Data rows –
************
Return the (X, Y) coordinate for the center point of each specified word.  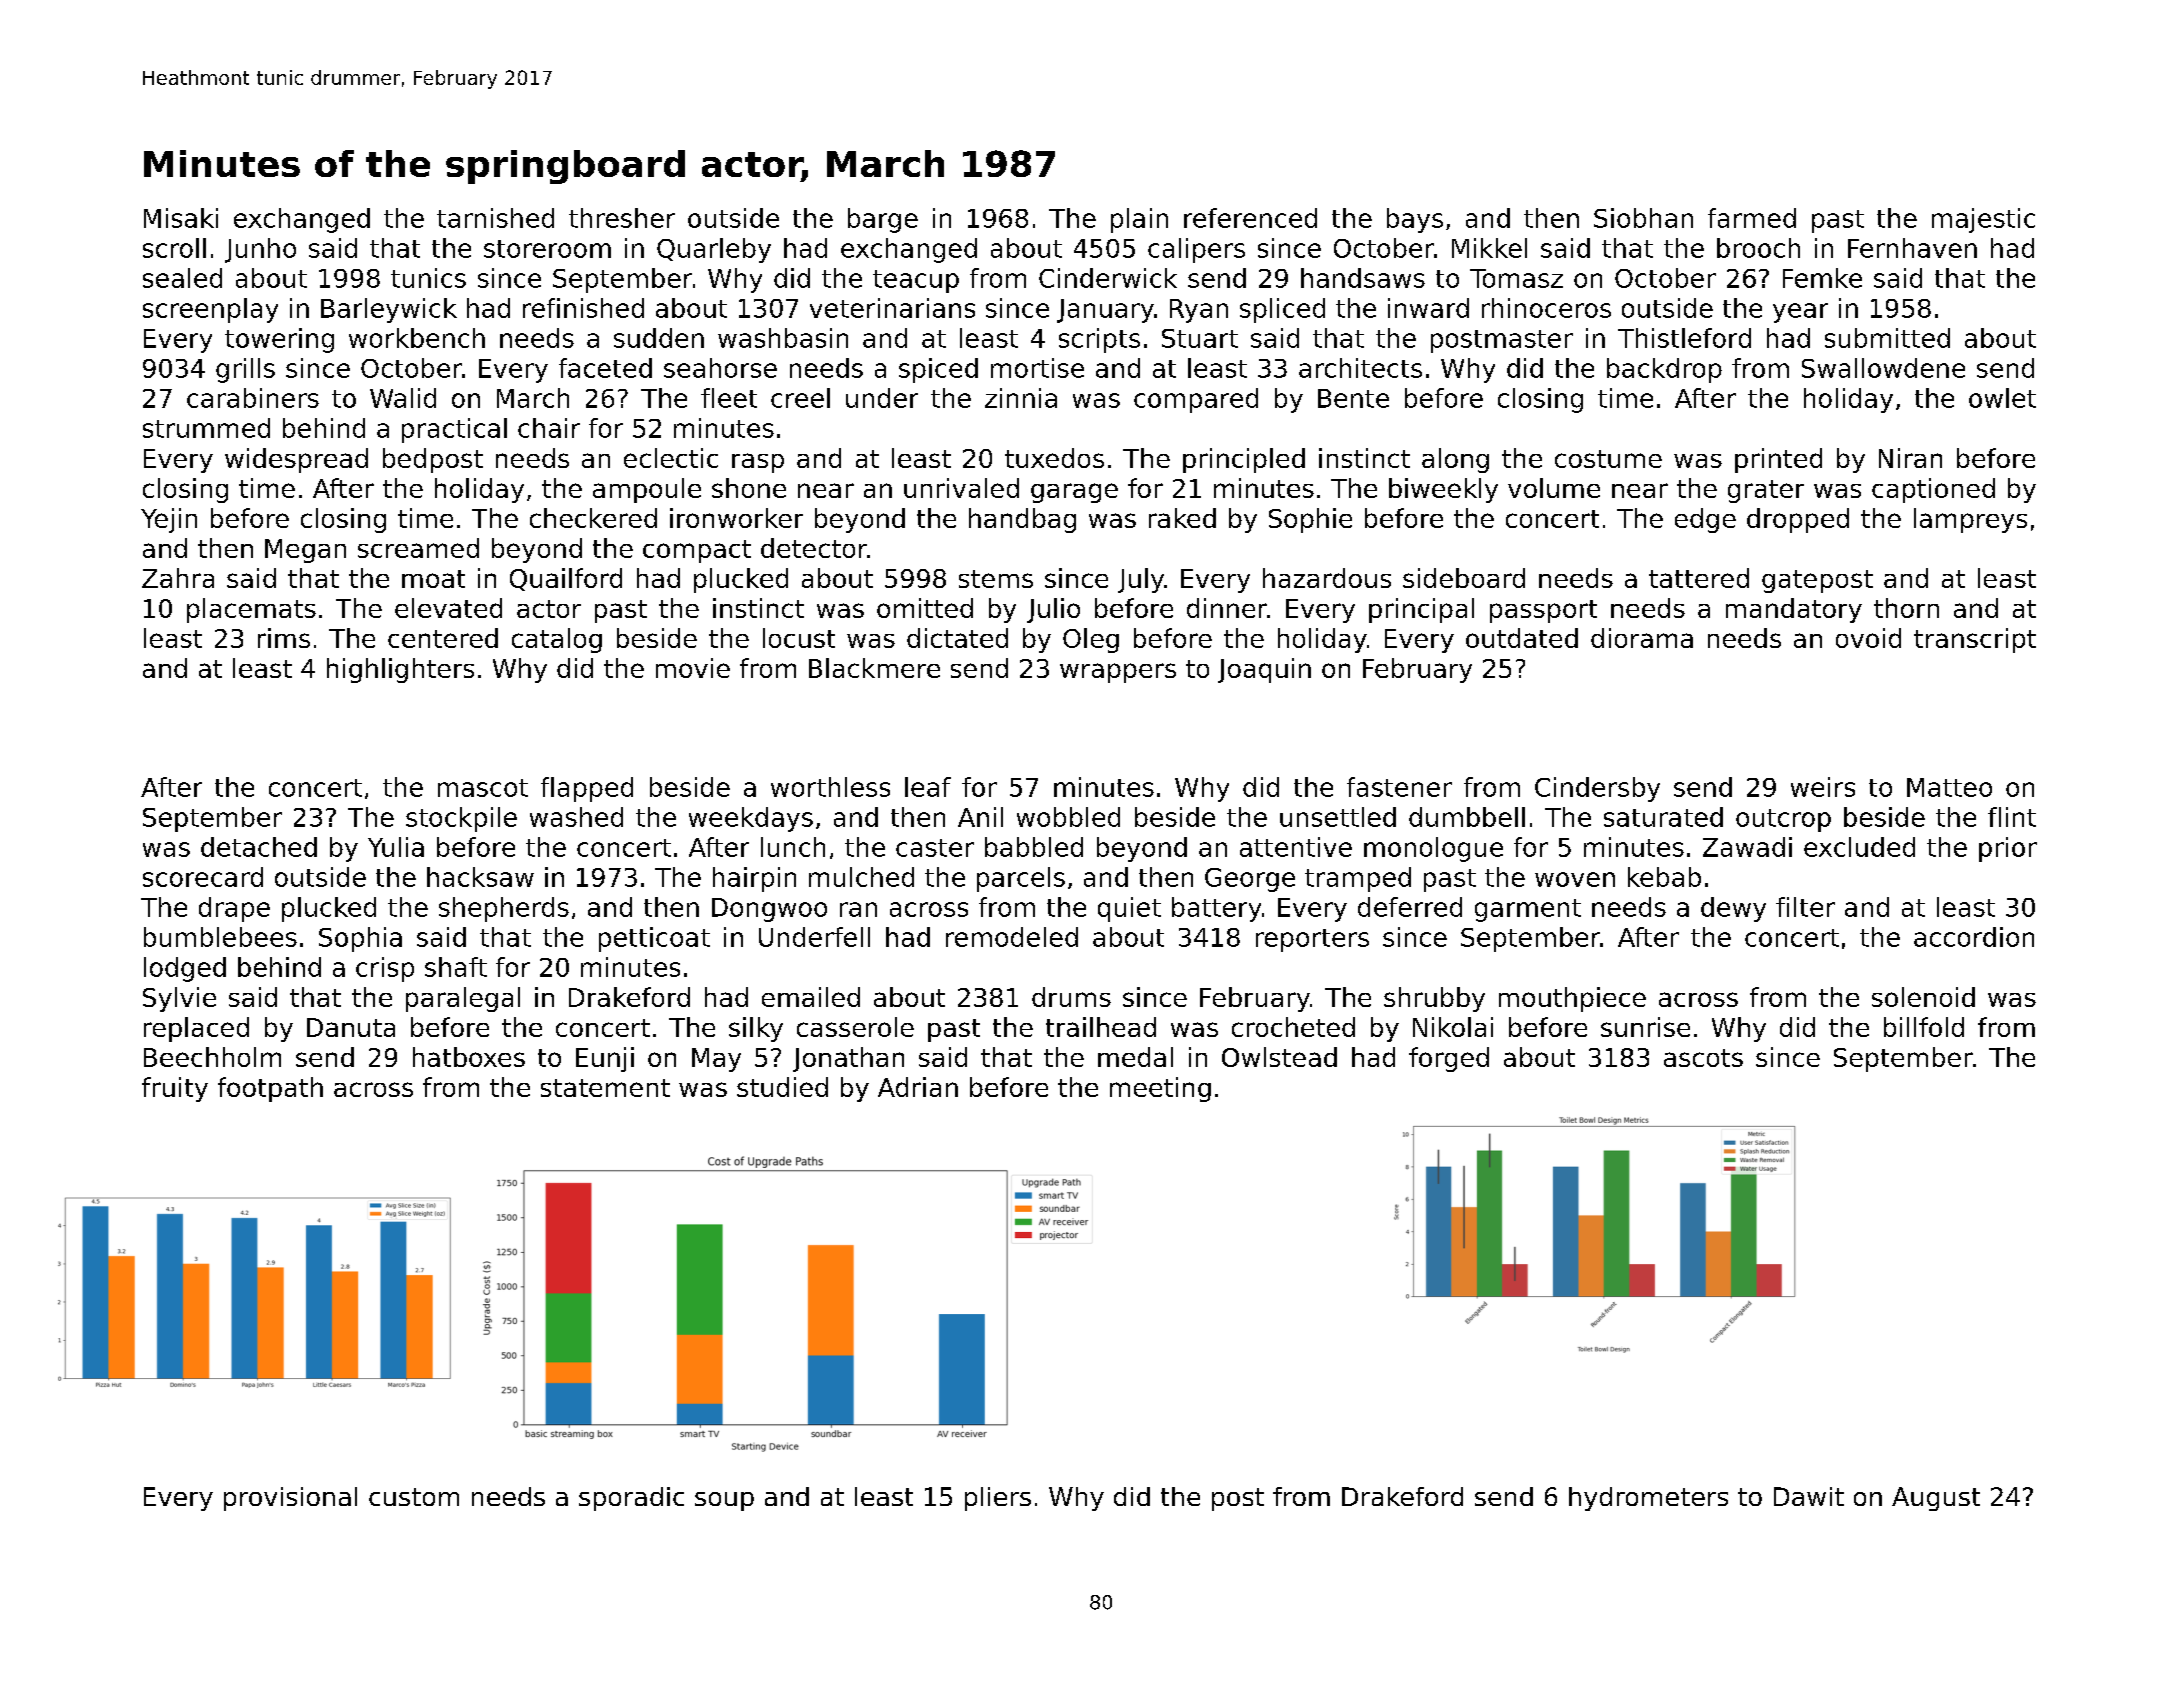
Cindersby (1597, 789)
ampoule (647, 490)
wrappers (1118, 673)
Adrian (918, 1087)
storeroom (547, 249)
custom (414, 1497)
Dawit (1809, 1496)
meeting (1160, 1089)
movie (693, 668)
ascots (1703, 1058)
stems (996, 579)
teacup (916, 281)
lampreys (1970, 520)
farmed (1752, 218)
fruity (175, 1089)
************
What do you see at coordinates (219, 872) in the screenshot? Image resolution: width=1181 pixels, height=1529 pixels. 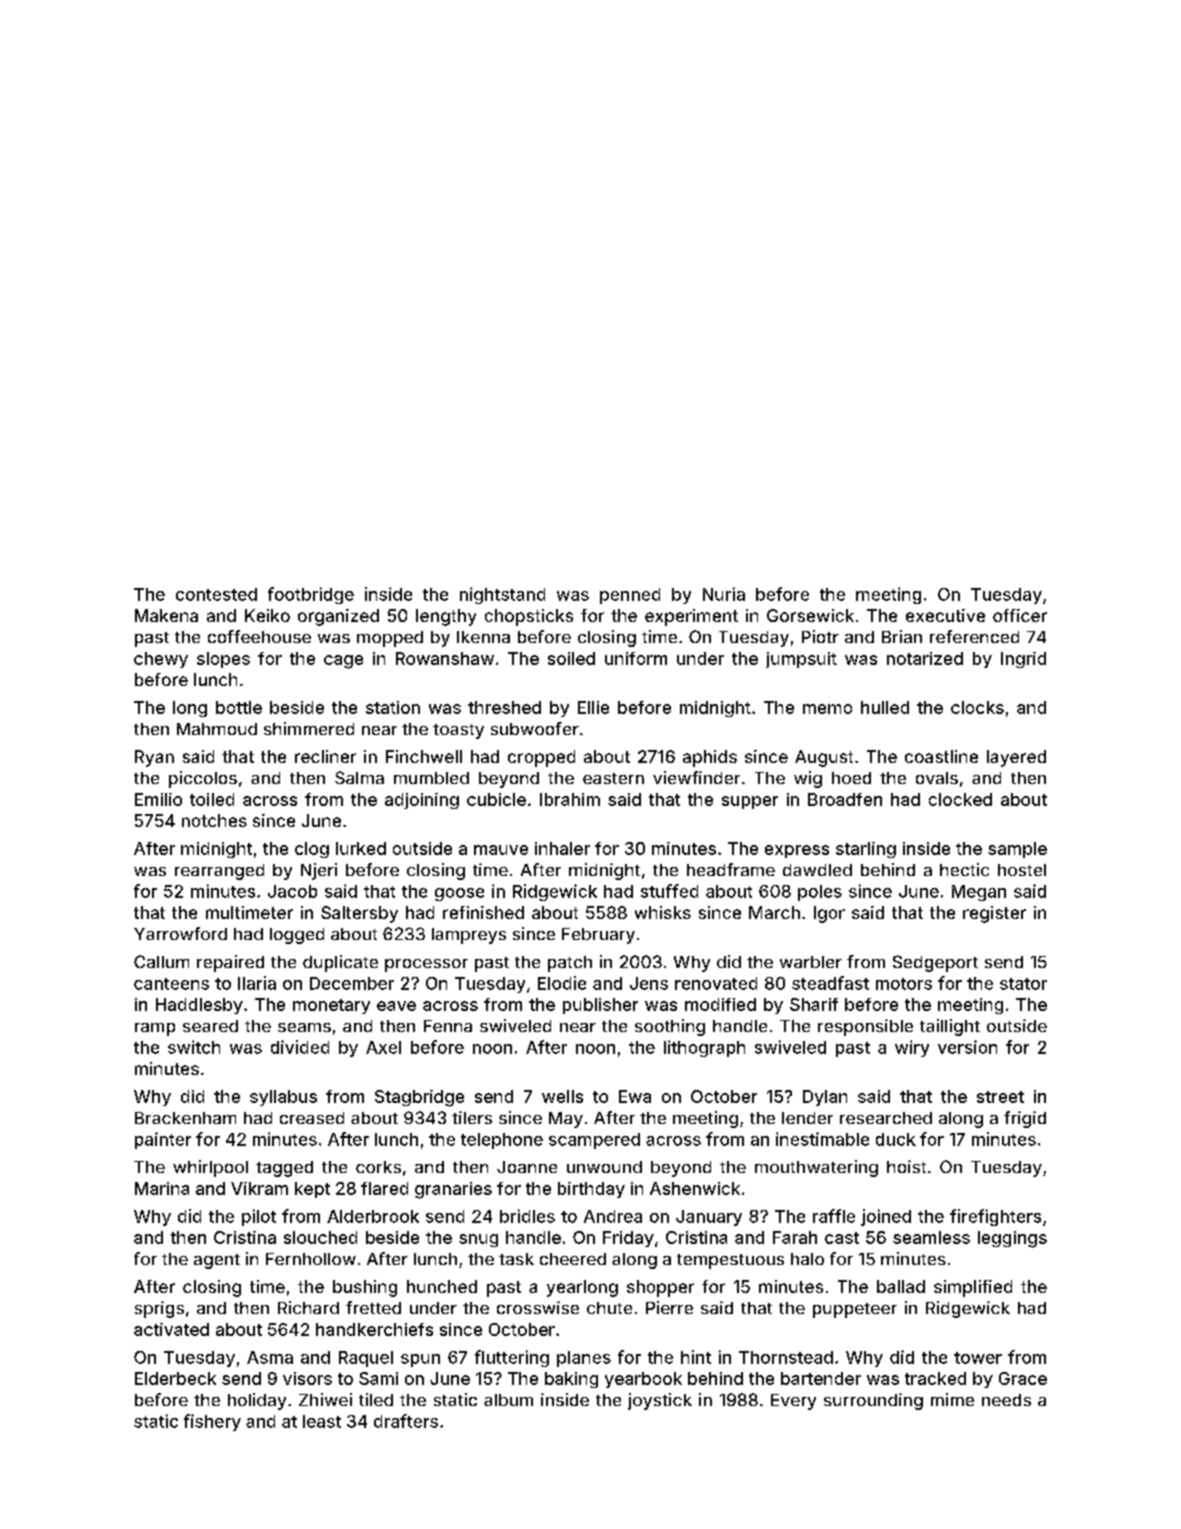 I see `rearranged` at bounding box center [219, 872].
************
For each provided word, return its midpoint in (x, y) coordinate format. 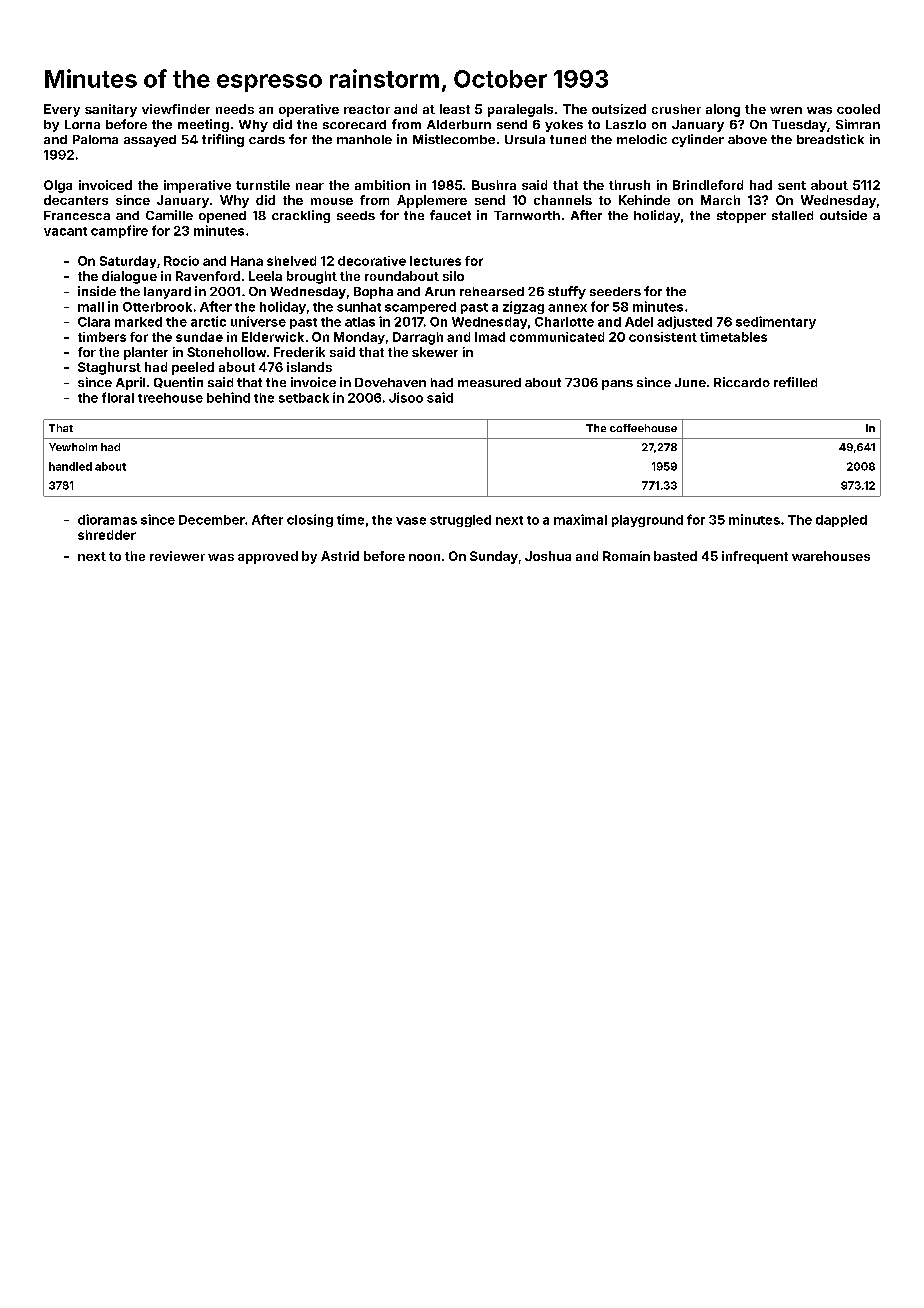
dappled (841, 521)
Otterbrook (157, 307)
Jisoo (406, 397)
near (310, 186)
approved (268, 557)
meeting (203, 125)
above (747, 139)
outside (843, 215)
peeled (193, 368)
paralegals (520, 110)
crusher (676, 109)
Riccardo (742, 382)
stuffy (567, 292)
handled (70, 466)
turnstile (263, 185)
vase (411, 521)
************
What to do –
Copy the rows from the line with "outside (843, 215)" to the line with "vase (411, 521)", keeping both of those lines and changing nothing.

Solution to this problem –
outside (843, 215)
peeled (193, 368)
paralegals (520, 110)
crusher (676, 109)
Riccardo (742, 382)
stuffy (567, 292)
handled (70, 466)
turnstile (263, 185)
vase (411, 521)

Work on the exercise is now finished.